--- DATASET ENTRIES Enclosed Below ---
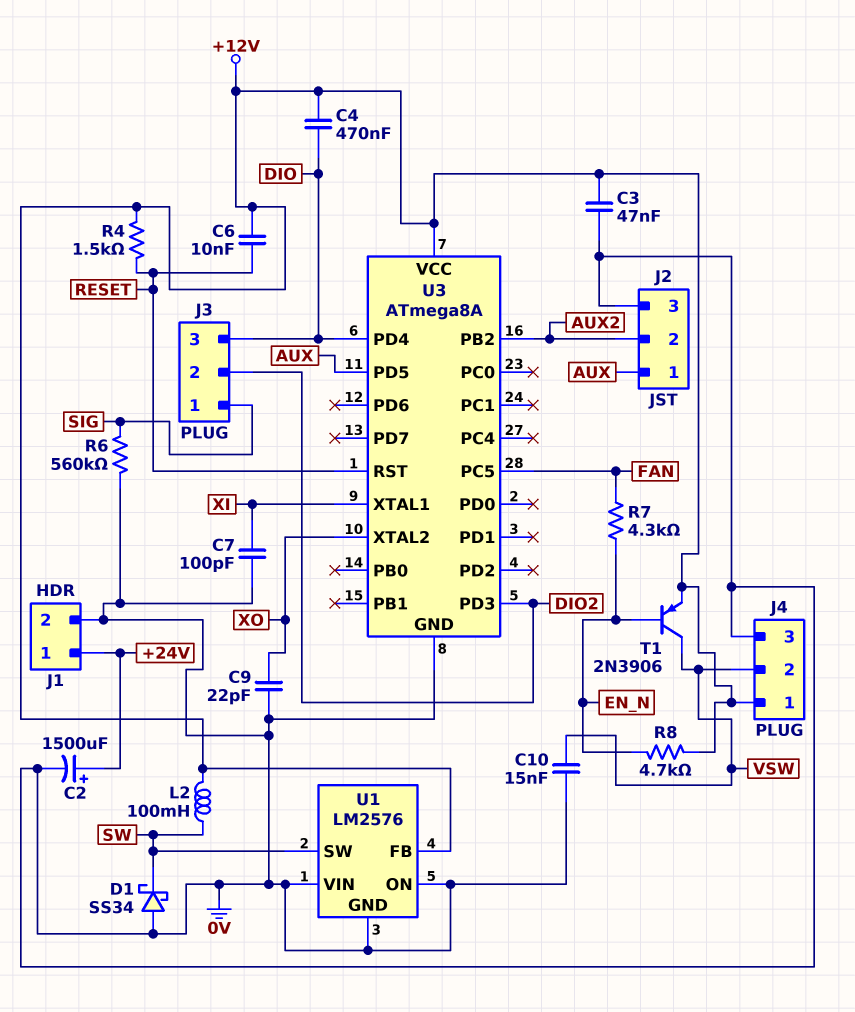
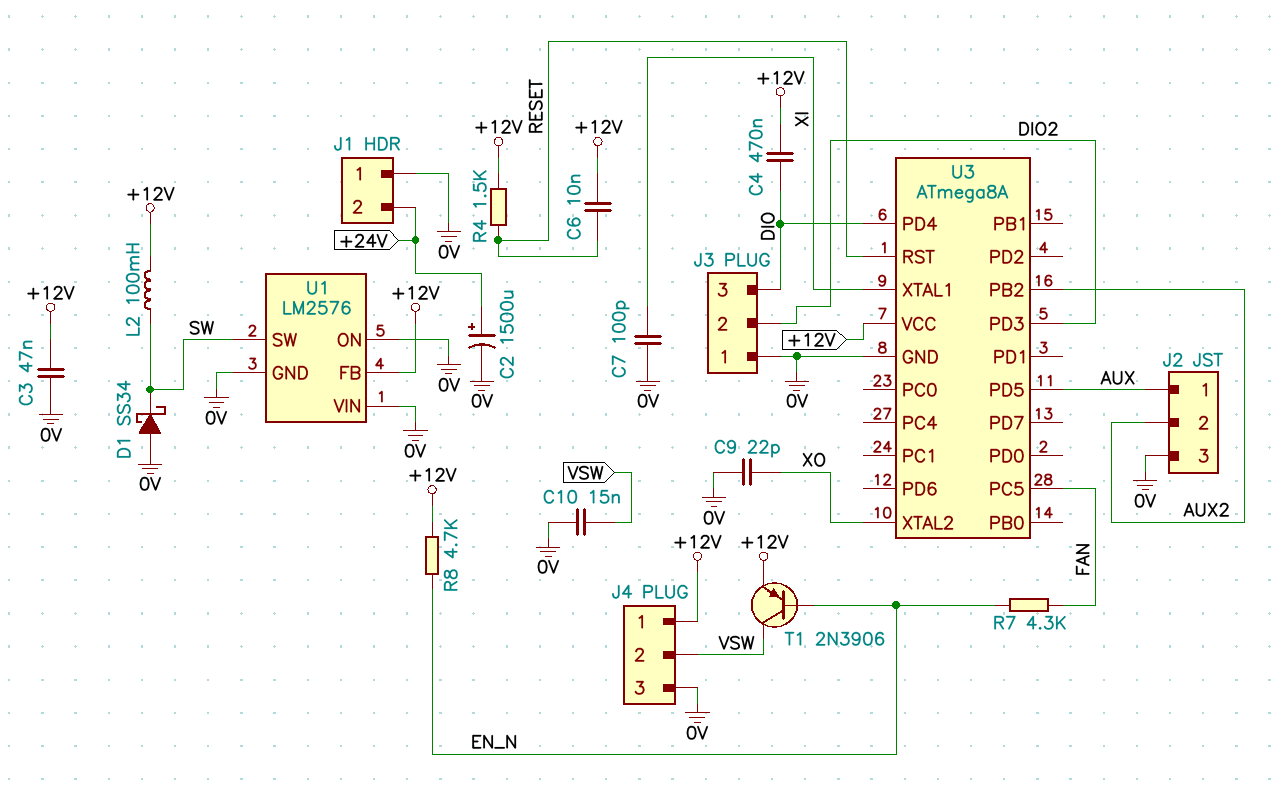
J1 pin 1: +24V -> 0V
J1 pin 2: 0V -> +24V
J3 pin 1: SIG -> 0V
R6: 560k (0V, SIG) -> none

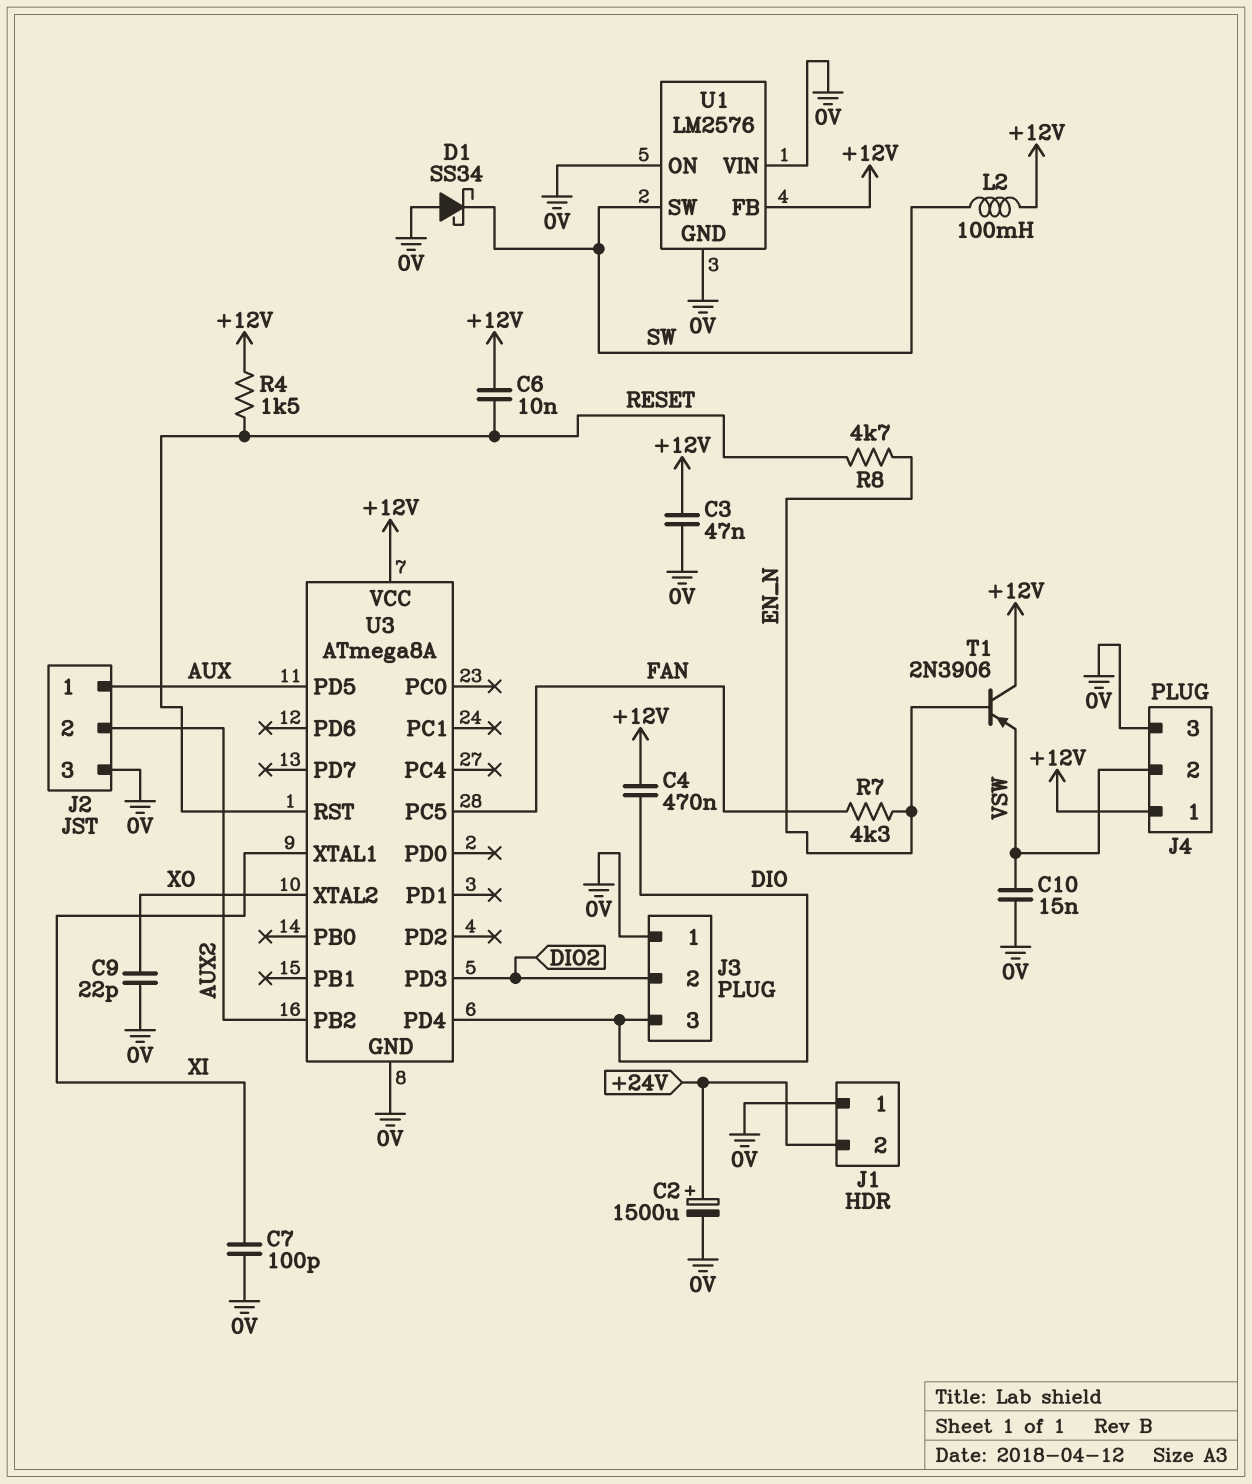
R8: 4.7k (+12V, EN_N) -> 4.7k (EN_N, RESET)
T1: PNP 2N3906 (B EN_N, C VSW, E +12V) -> PNP 2N3906 (B EN_N, C +12V, E VSW)

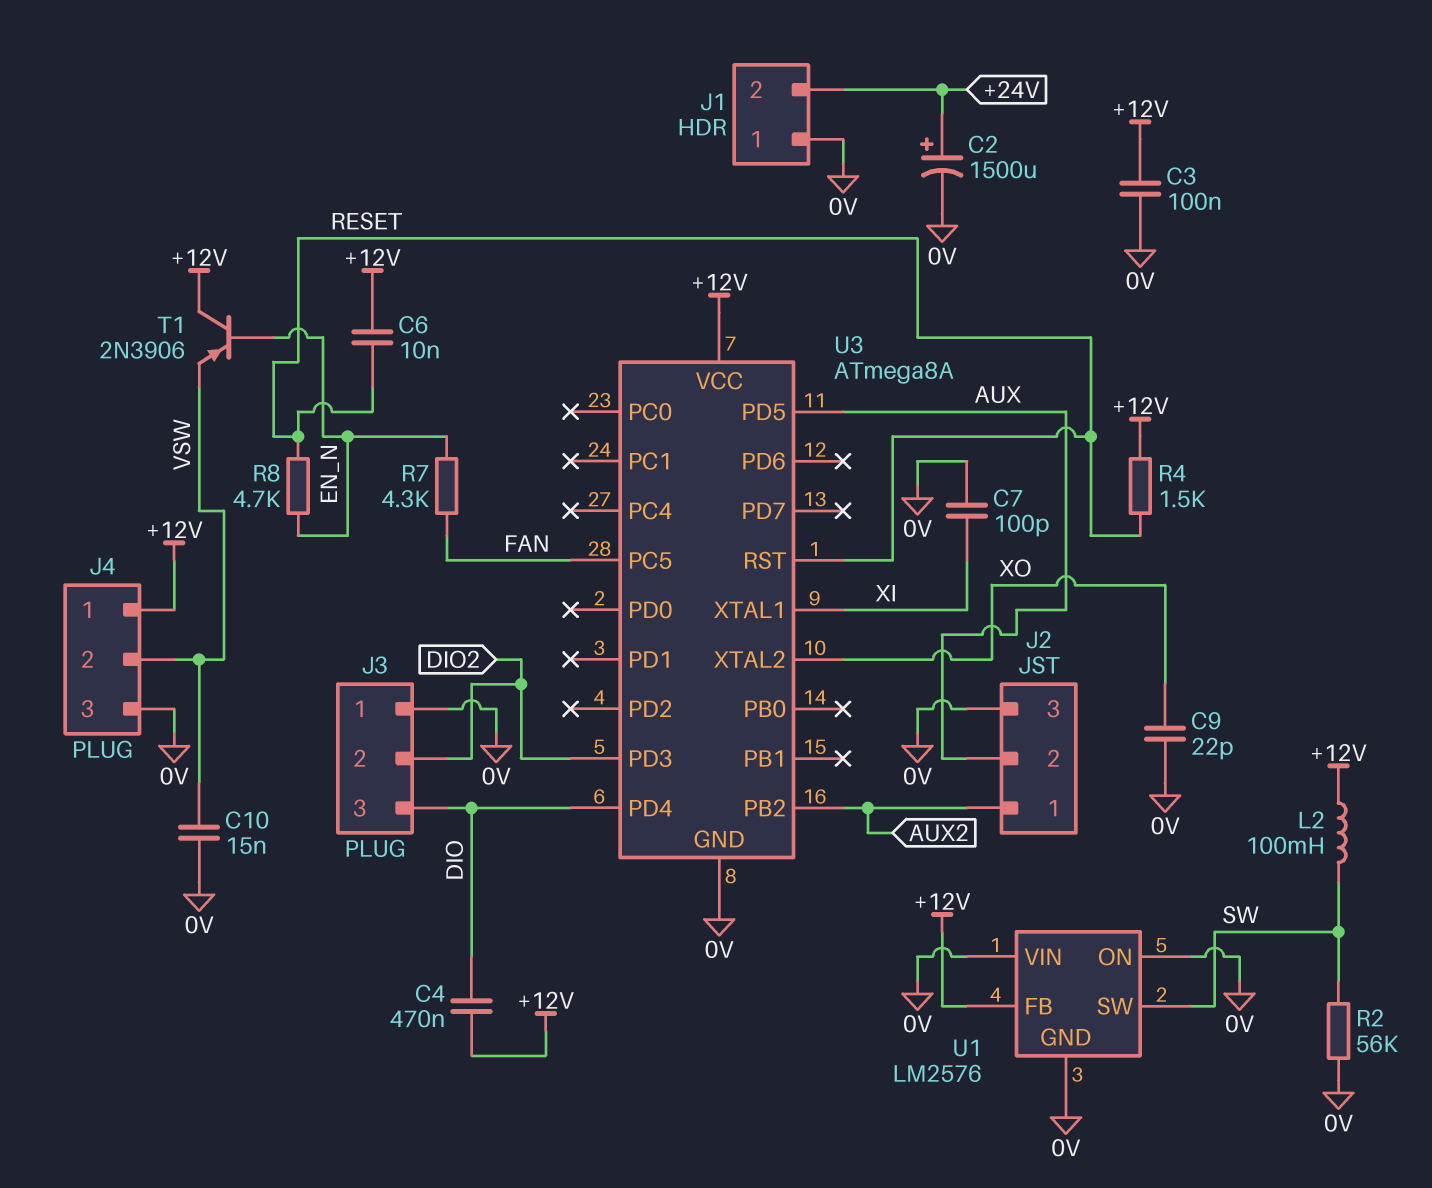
C3: 47nF (+12V, 0V) -> 100nF (+12V, 0V)
D1: schottky SS34 (A 0V, K SW) -> none
J2 pin 1: AUX -> AUX2
J2 pin 2: AUX2 -> AUX
R2: none -> 56k (0V, SW)

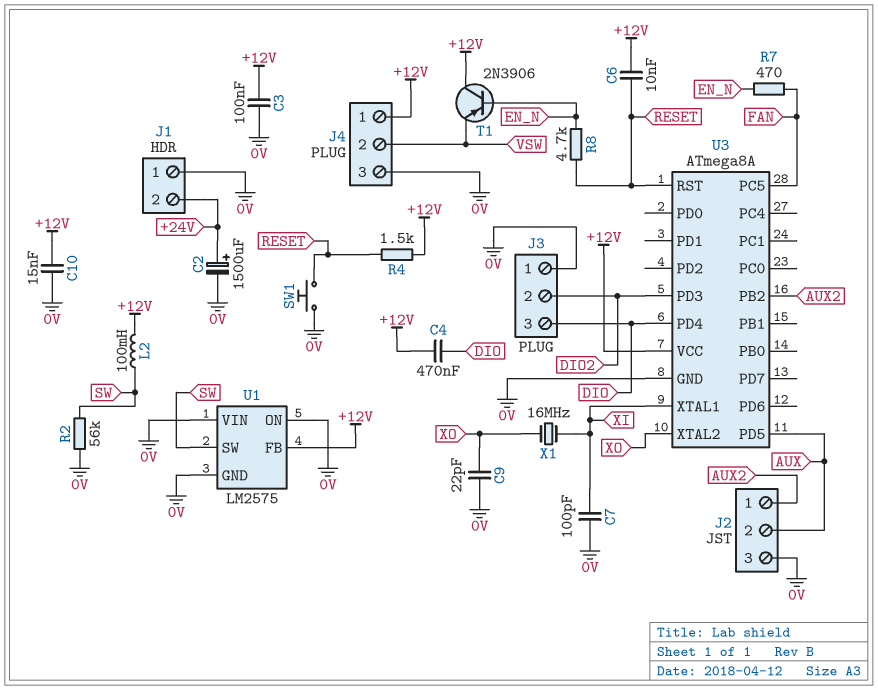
C10: 15nF (0V, VSW) -> 15nF (+12V, 0V)
R7: 4.3k (EN_N, FAN) -> 470 (EN_N, FAN)
SW1: none -> button (0V, RESET)
U1: LM2576 -> LM2575
X1: none -> 16MHz (XI, XO)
--- End of Enclosed DATASET ENTRIES ---
### WHAT THE EXERCISE ASKS
Would you write out each entry word for word and omit the images?

### WORKED SOLUTION
J1 pin 1: +24V -> 0V
J1 pin 2: 0V -> +24V
J3 pin 1: SIG -> 0V
R6: 560k (0V, SIG) -> none

R8: 4.7k (+12V, EN_N) -> 4.7k (EN_N, RESET)
T1: PNP 2N3906 (B EN_N, C VSW, E +12V) -> PNP 2N3906 (B EN_N, C +12V, E VSW)

C3: 47nF (+12V, 0V) -> 100nF (+12V, 0V)
D1: schottky SS34 (A 0V, K SW) -> none
J2 pin 1: AUX -> AUX2
J2 pin 2: AUX2 -> AUX
R2: none -> 56k (0V, SW)

C10: 15nF (0V, VSW) -> 15nF (+12V, 0V)
R7: 4.3k (EN_N, FAN) -> 470 (EN_N, FAN)
SW1: none -> button (0V, RESET)
U1: LM2576 -> LM2575
X1: none -> 16MHz (XI, XO)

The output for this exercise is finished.